▶ Activity: Exactly what is written in the records below should be returned, minus the images.

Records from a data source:
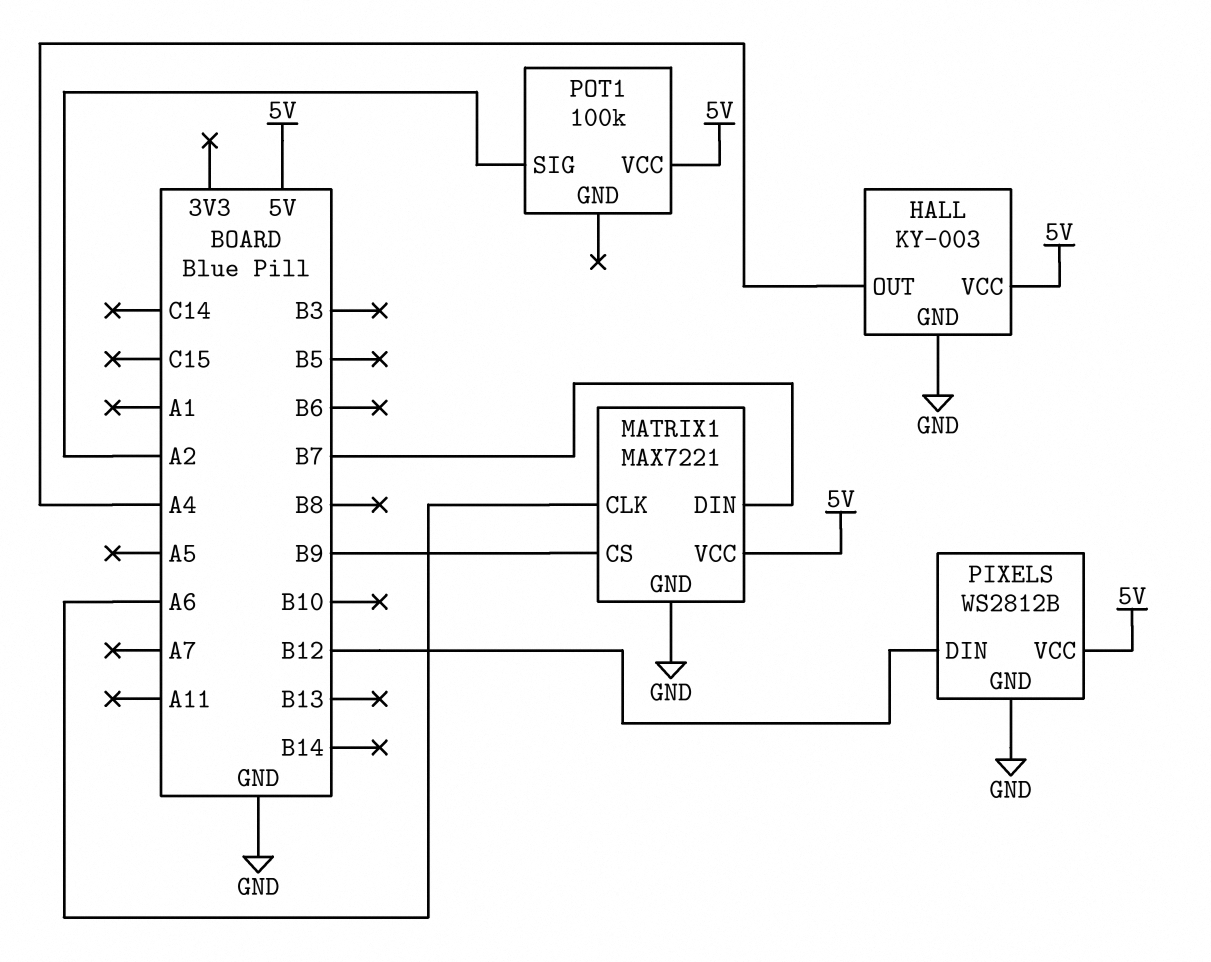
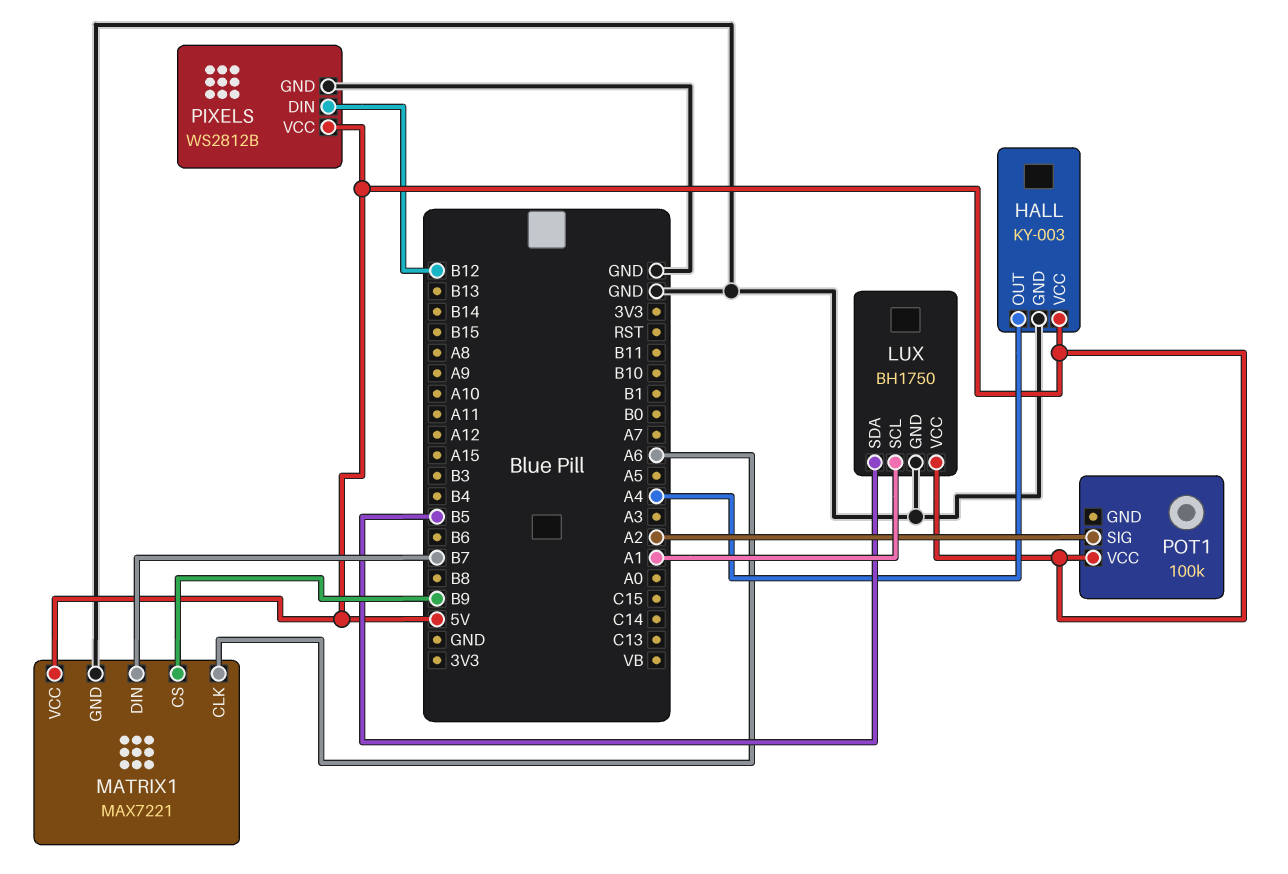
LUX: none -> BH1750
LUX pin GND: none -> GND
LUX pin SCL: none -> A1
LUX pin SDA: none -> B5
LUX pin VCC: none -> 5V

▶ Written reply:
LUX: none -> BH1750
LUX pin GND: none -> GND
LUX pin SCL: none -> A1
LUX pin SDA: none -> B5
LUX pin VCC: none -> 5V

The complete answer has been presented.